■ **Aim of the exercise**
Exactly as they stand, copy the lines from the one containing "Q3: NMOS (G" to the final line of the data; leave out the pictures.

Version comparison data

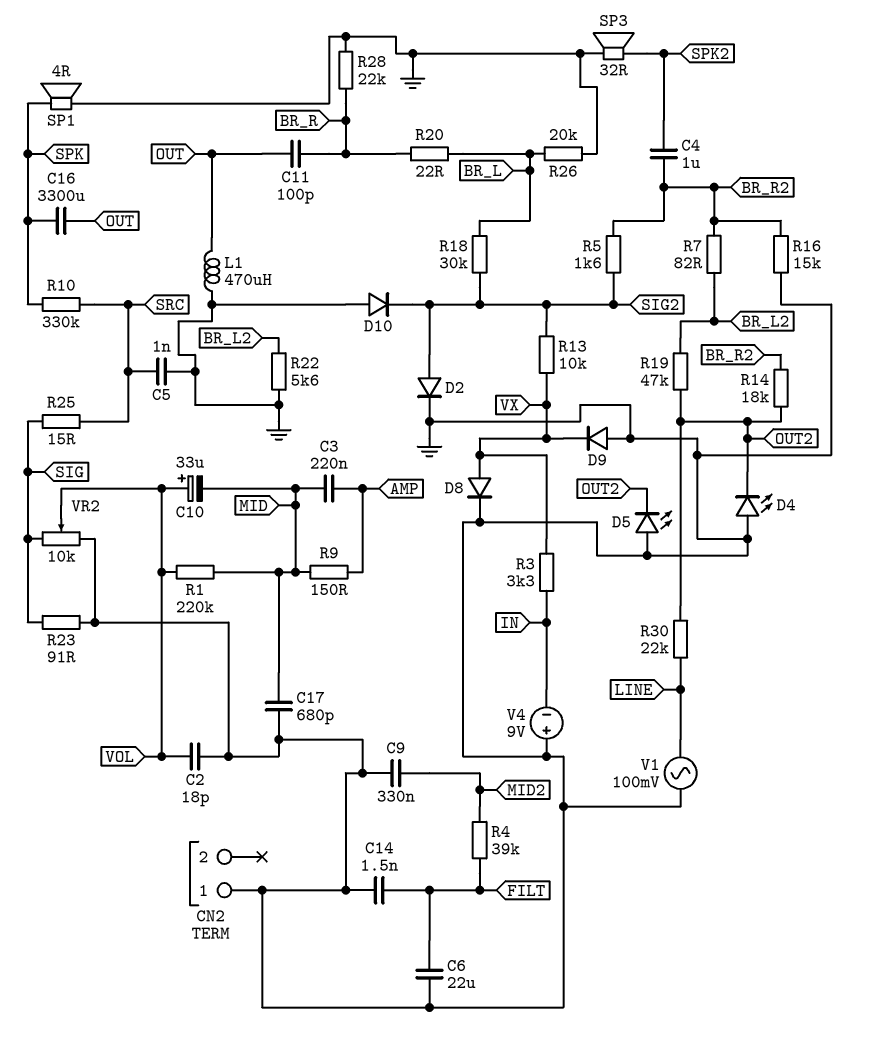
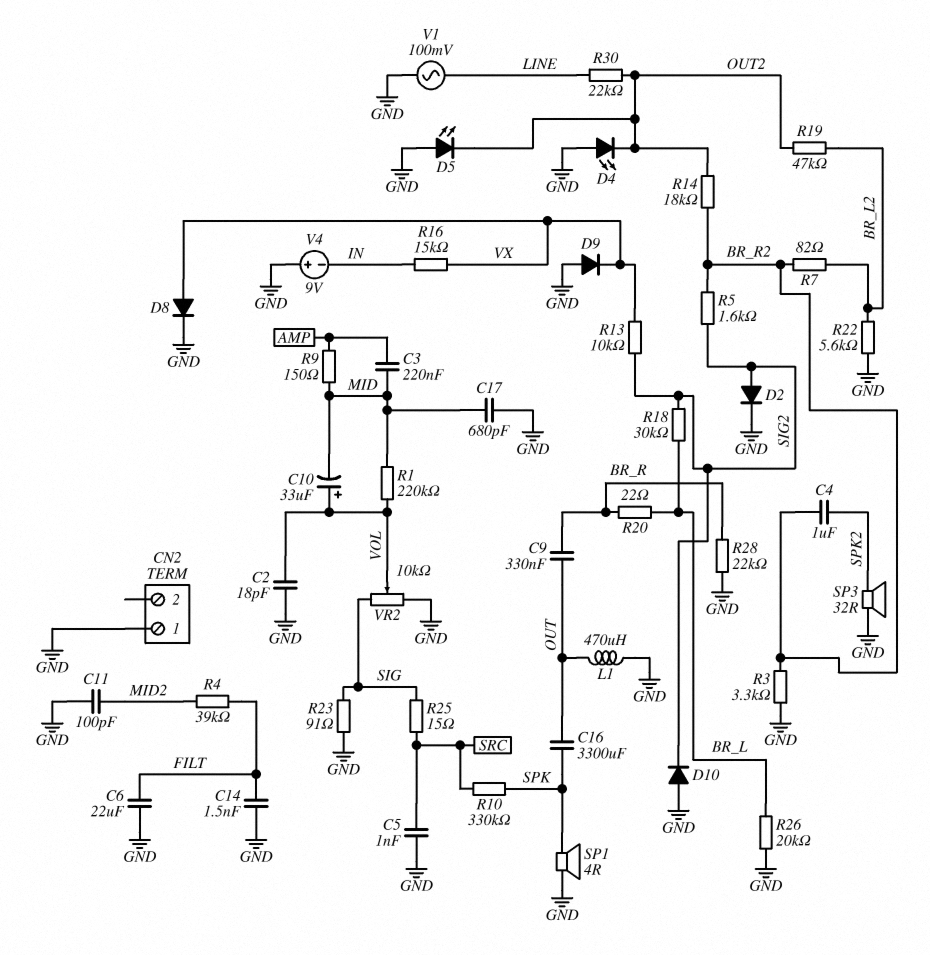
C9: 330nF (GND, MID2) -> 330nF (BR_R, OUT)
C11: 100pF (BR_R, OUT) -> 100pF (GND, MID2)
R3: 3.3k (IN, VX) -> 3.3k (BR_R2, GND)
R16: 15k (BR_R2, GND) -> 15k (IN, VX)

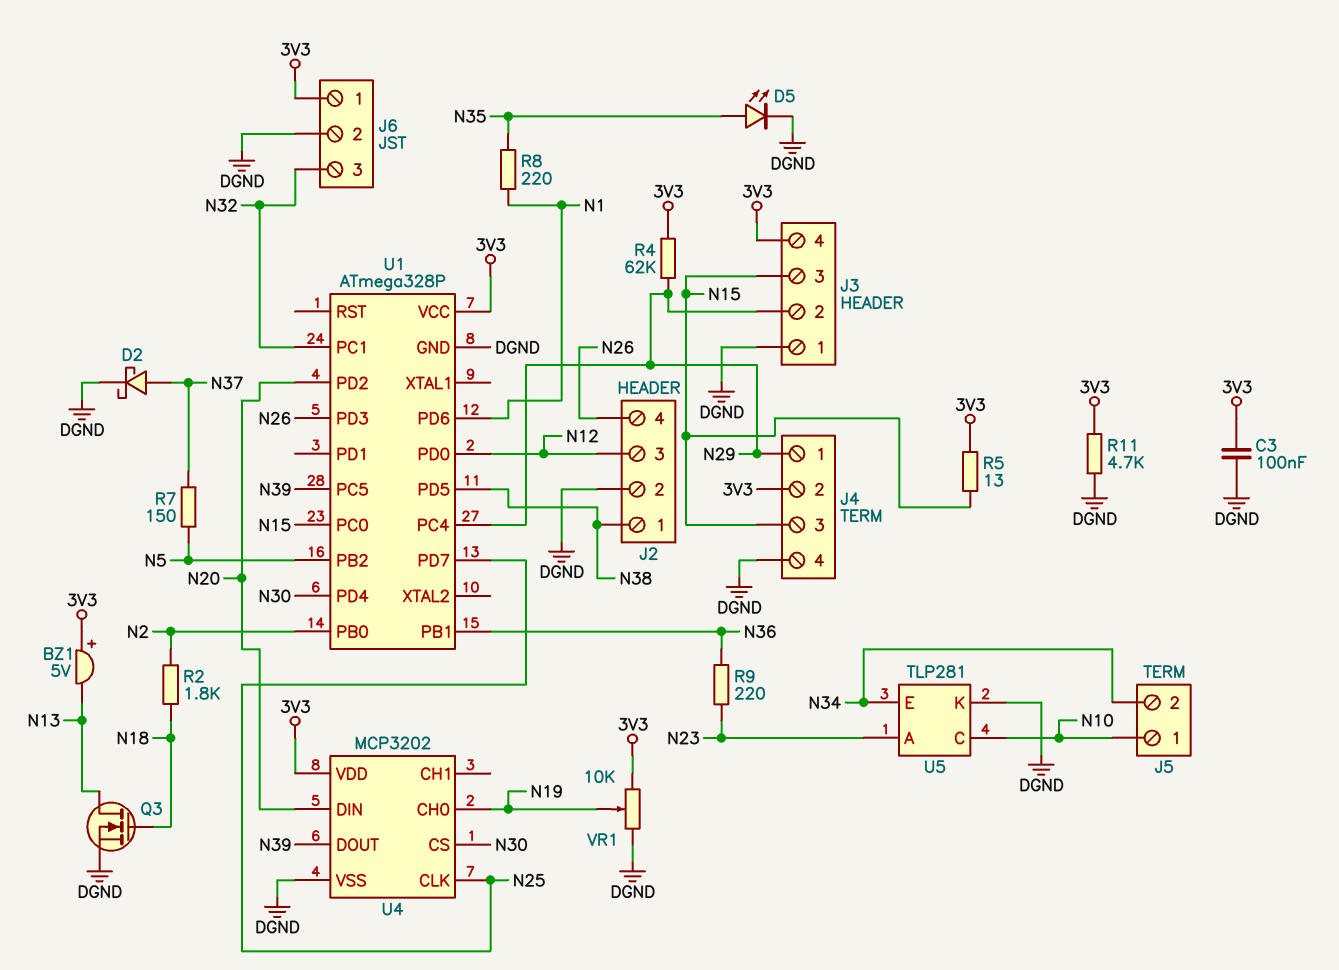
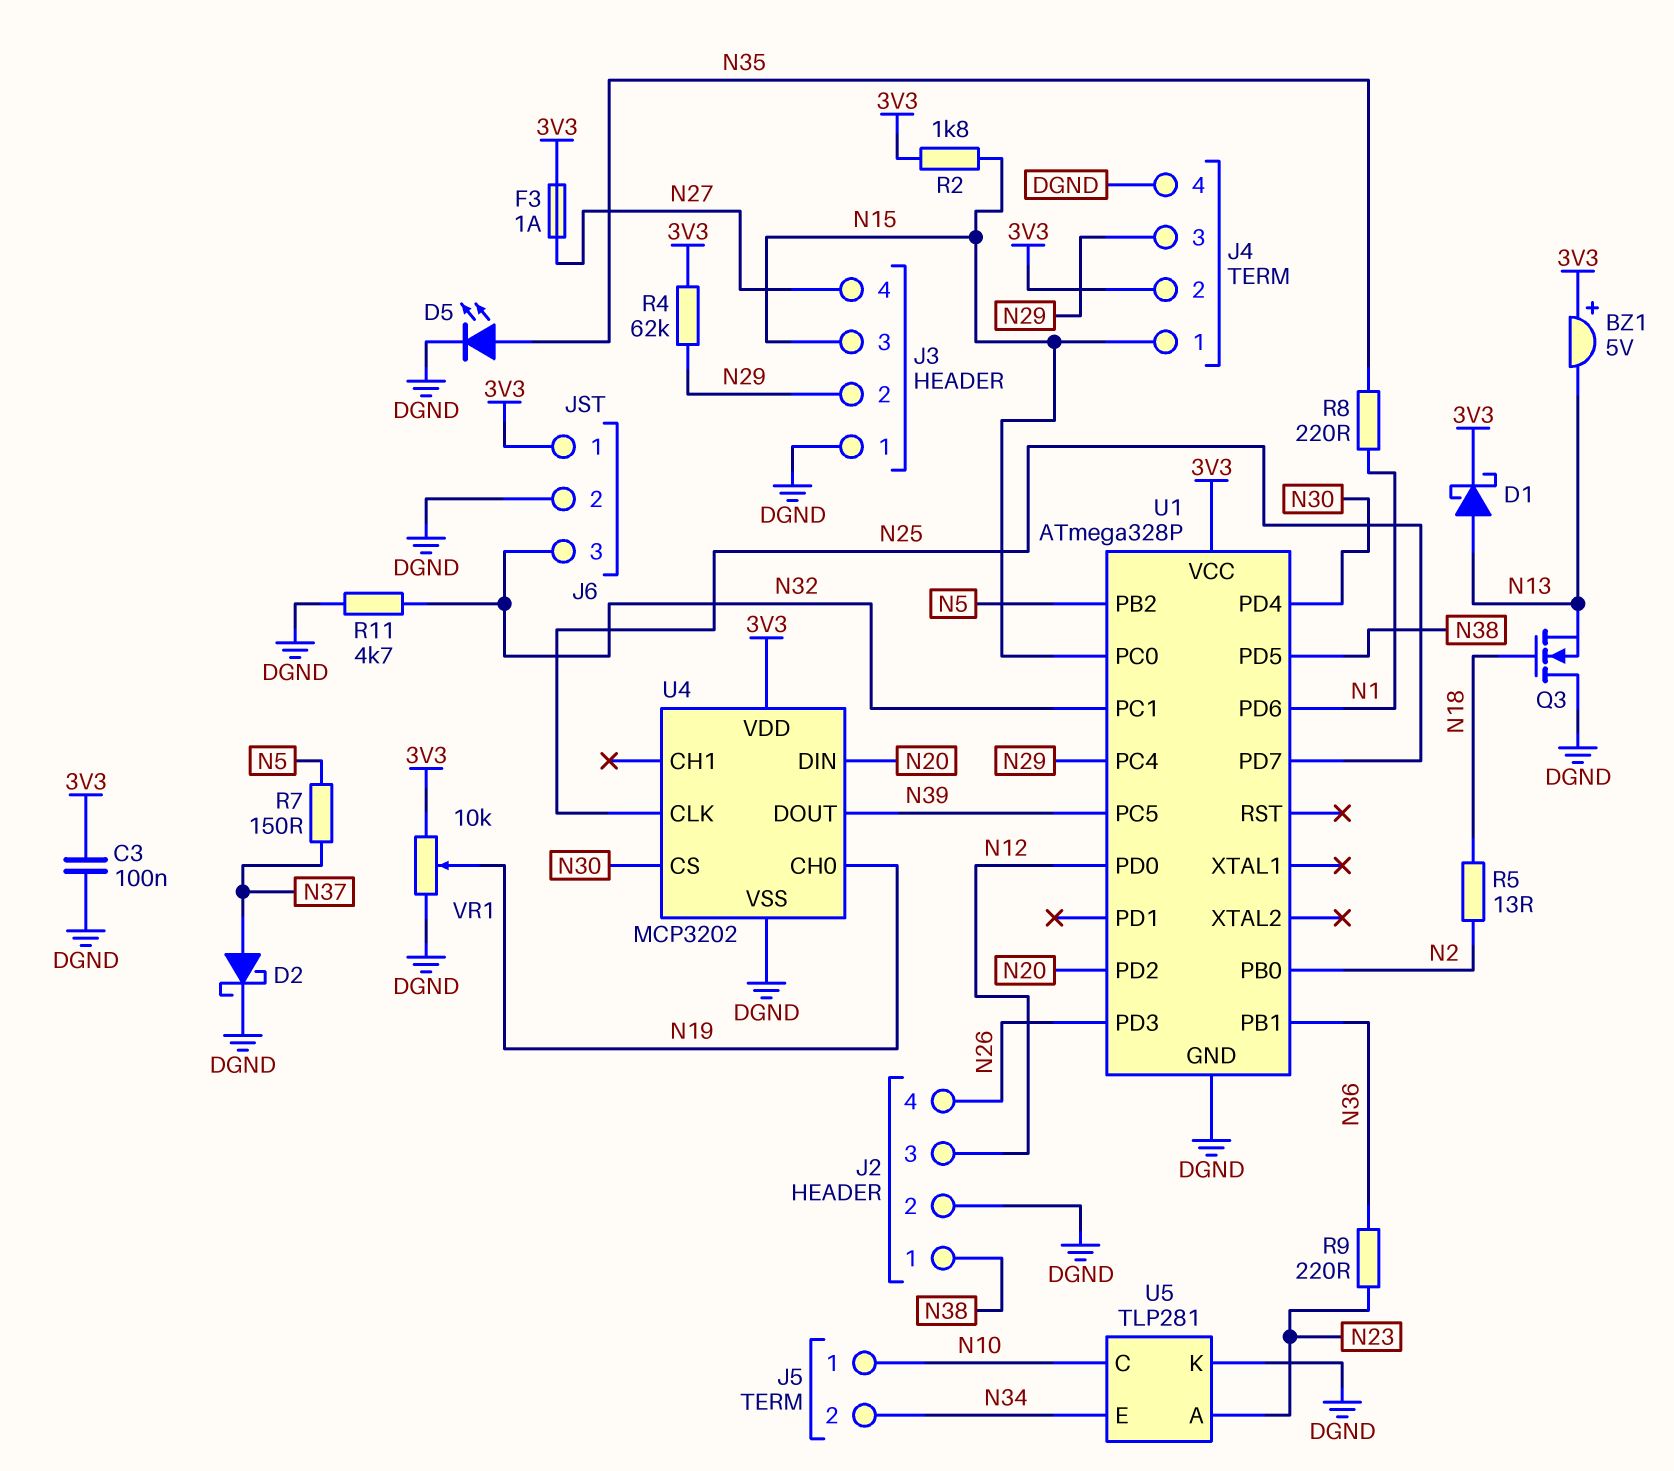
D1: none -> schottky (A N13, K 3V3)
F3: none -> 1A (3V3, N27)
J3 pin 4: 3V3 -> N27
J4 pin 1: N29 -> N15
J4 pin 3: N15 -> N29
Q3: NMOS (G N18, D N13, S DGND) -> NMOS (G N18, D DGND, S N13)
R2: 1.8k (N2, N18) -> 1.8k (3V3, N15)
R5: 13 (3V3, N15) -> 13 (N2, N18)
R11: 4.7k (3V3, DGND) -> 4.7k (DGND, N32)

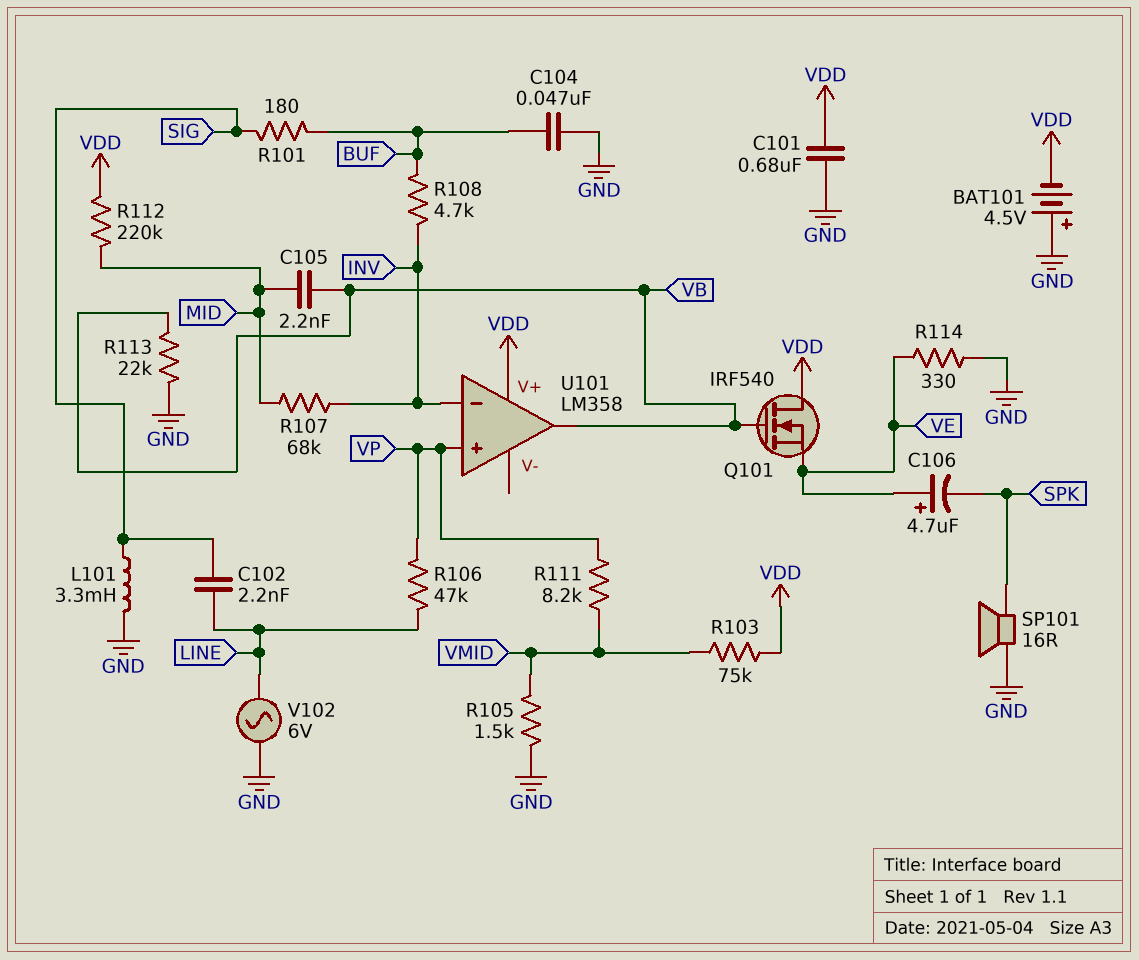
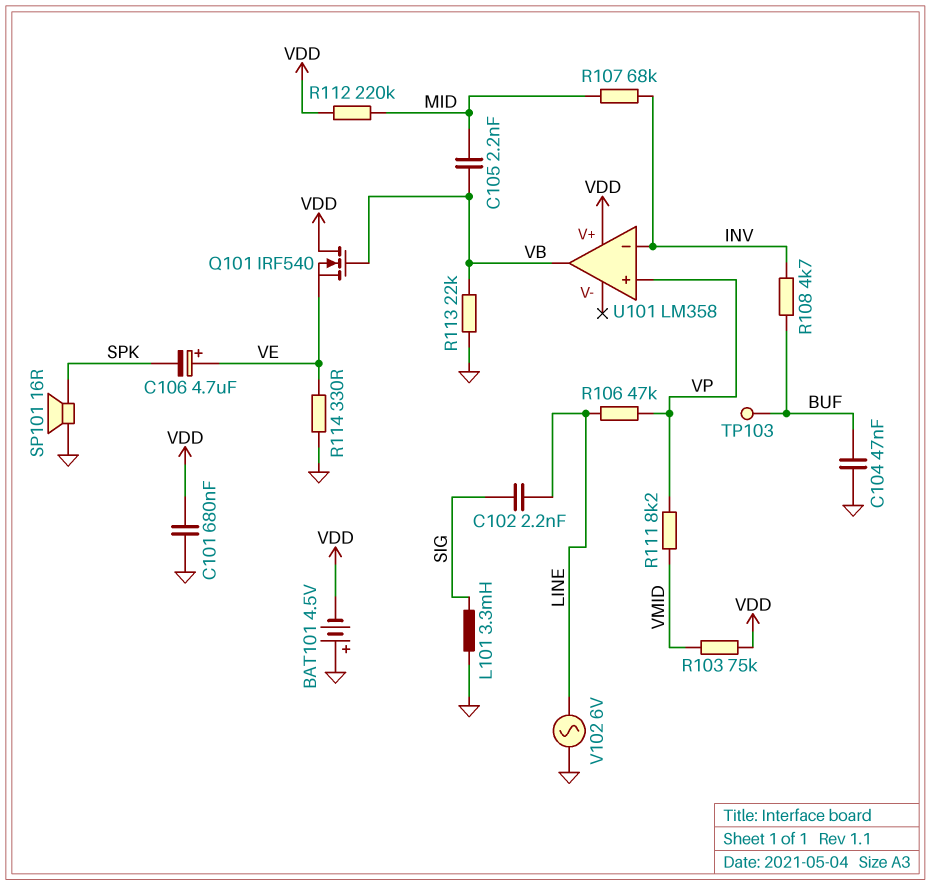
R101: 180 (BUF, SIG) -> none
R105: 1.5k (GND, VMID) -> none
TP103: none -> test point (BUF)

■ **Written solution**
Q3: NMOS (G N18, D N13, S DGND) -> NMOS (G N18, D DGND, S N13)
R2: 1.8k (N2, N18) -> 1.8k (3V3, N15)
R5: 13 (3V3, N15) -> 13 (N2, N18)
R11: 4.7k (3V3, DGND) -> 4.7k (DGND, N32)

R101: 180 (BUF, SIG) -> none
R105: 1.5k (GND, VMID) -> none
TP103: none -> test point (BUF)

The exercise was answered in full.